[How to complete this task]: Write out, word for word, only the lines from the one containing "cyan plate H6 level 1 -> none" through the final line of the data.

[Exercise data]:

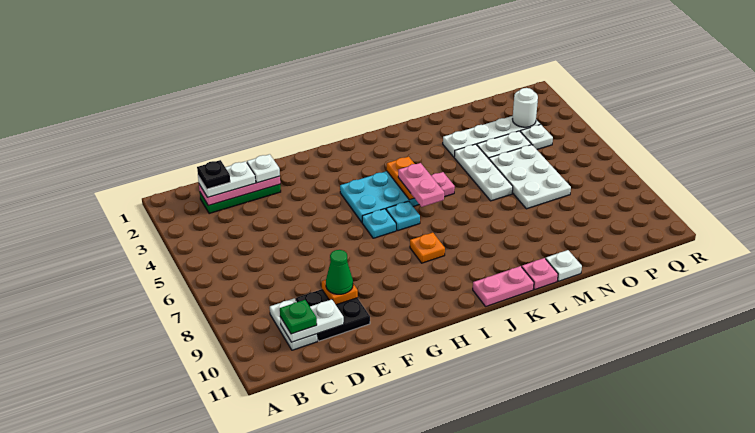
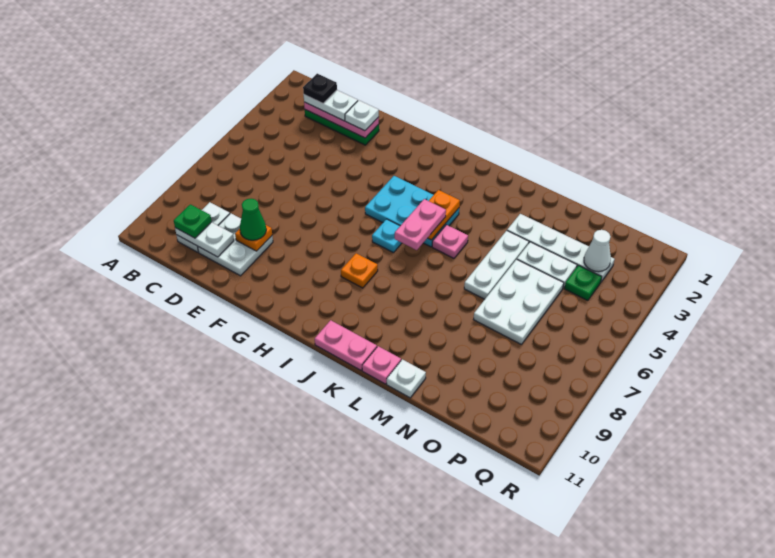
black plate D9:E10 level 1 -> white plate D9:E10 level 1
cyan plate H6 level 1 -> none
white round brick P3 level 2 -> white cone P3 level 2
white plate P4 level 1 -> green plate P4 level 1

[Answer]:
cyan plate H6 level 1 -> none
white round brick P3 level 2 -> white cone P3 level 2
white plate P4 level 1 -> green plate P4 level 1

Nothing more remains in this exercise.